[Change detection data]
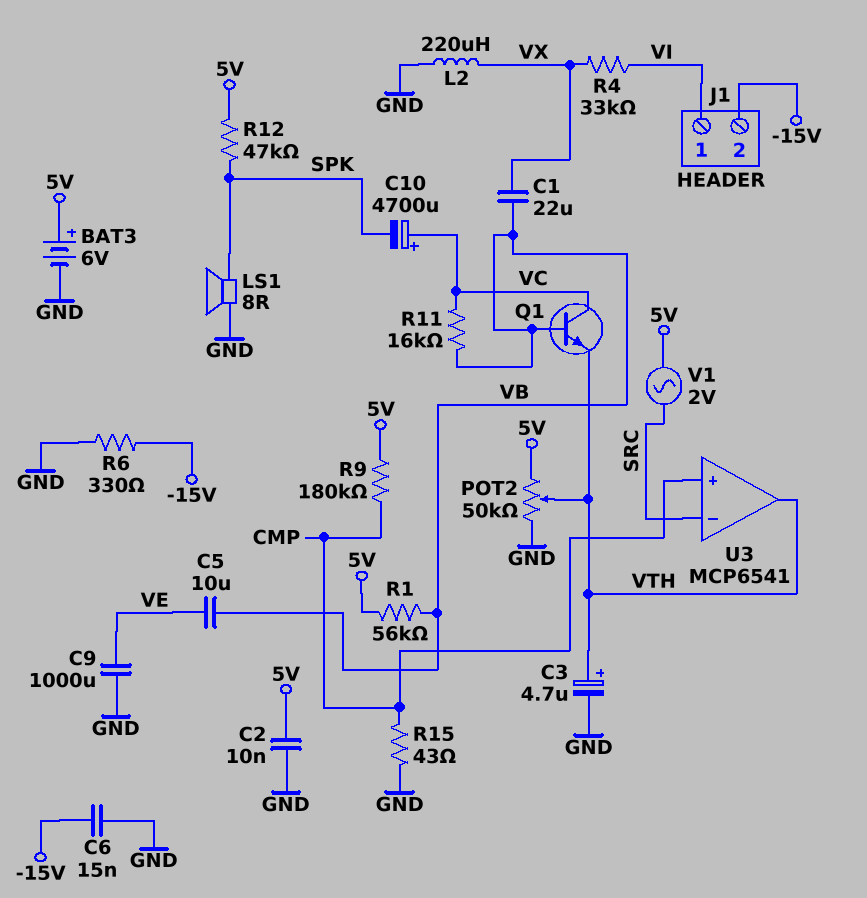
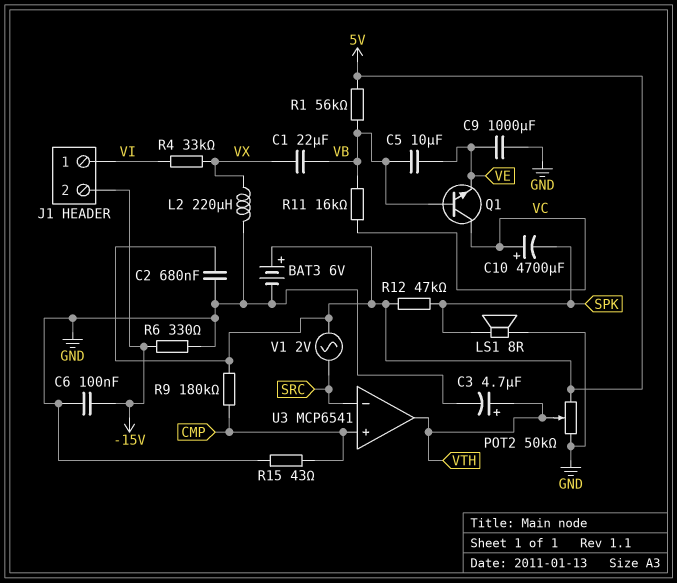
C2: 10nF (5V, GND) -> 680nF (5V, GND)
C6: 15nF (-15V, GND) -> 100nF (-15V, GND)
Q1: NPN (B VB, C VC, E VTH) -> NPN (B VB, C VC, E VE)

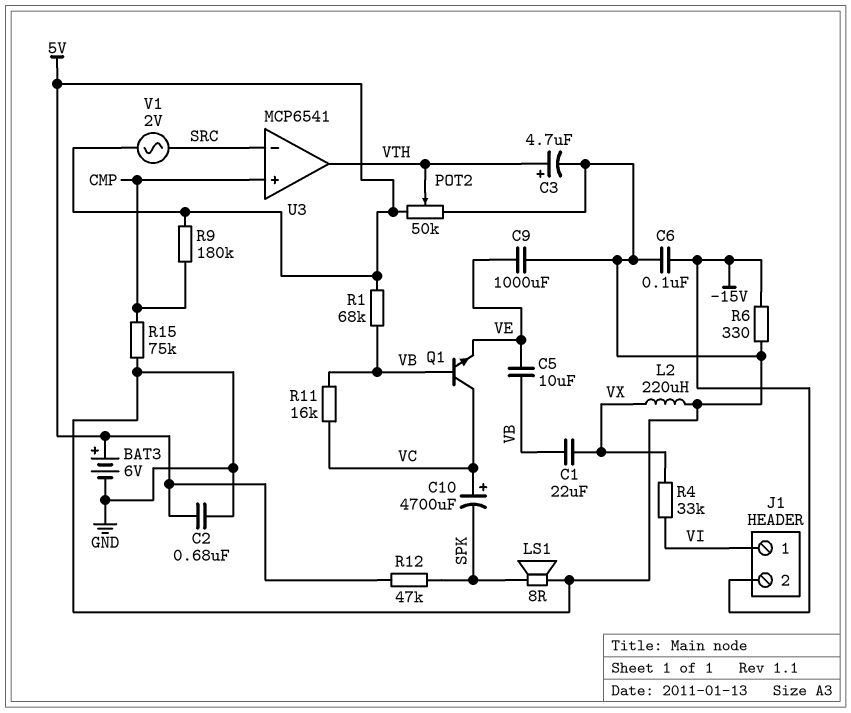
R1: 56k (5V, VB) -> 68k (5V, VB)
R15: 43 (CMP, GND) -> 75k (CMP, GND)

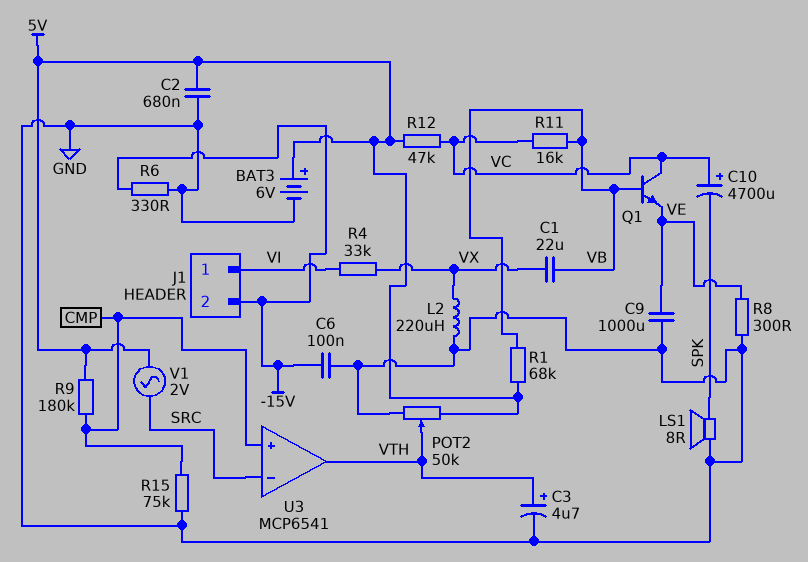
C5: 10uF (VB, VE) -> none
R8: none -> 300 (GND, VE)
R12: 47k (5V, SPK) -> 47k (5V, VC)

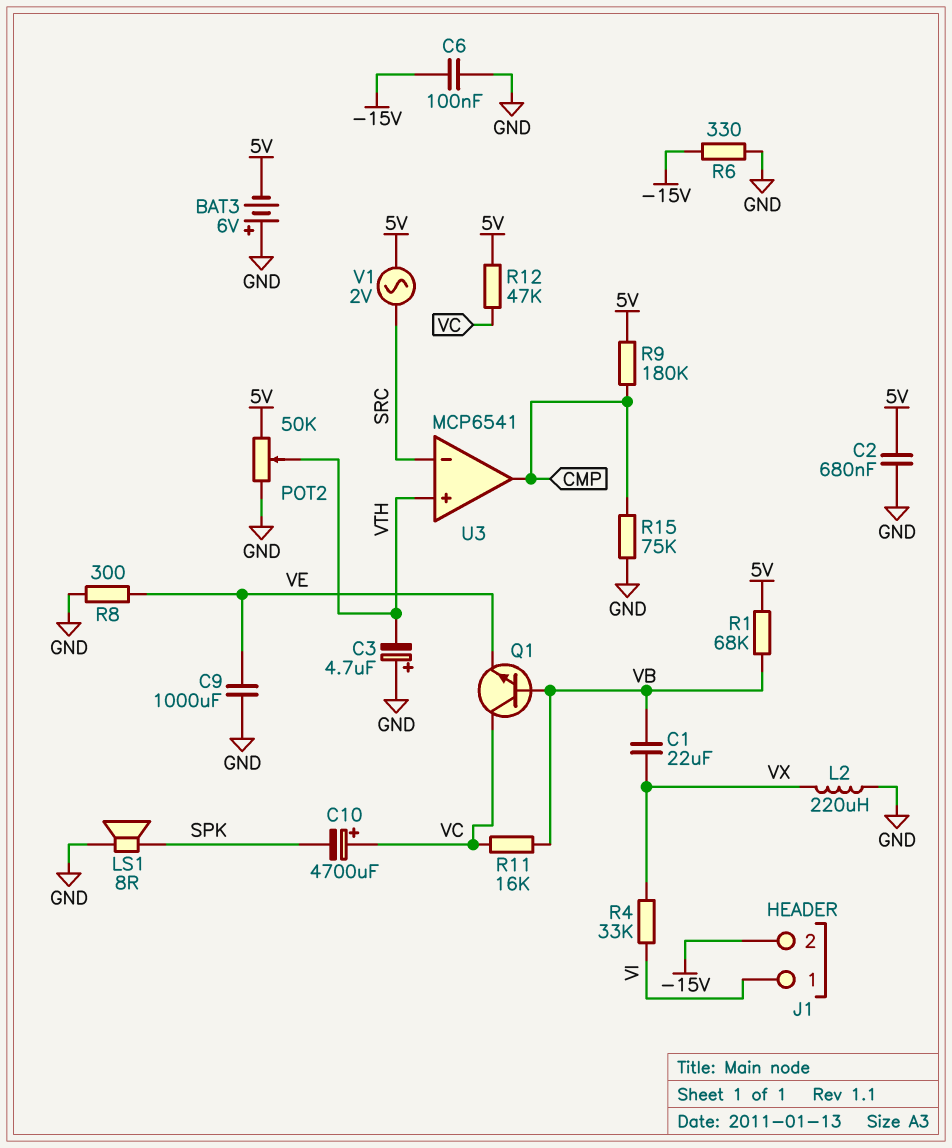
BAT3: 6V (plus 5V, minus GND) -> 6V (plus GND, minus 5V)
C3: 4.7uF (plus VTH, minus GND) -> 4.7uF (plus GND, minus VTH)
U3 pin in+: CMP -> VTH
U3 pin out: VTH -> CMP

Your goal:
Look through the entries above and say how many lines hold the word "minus", giving the number alone.

Result of this exercise:
2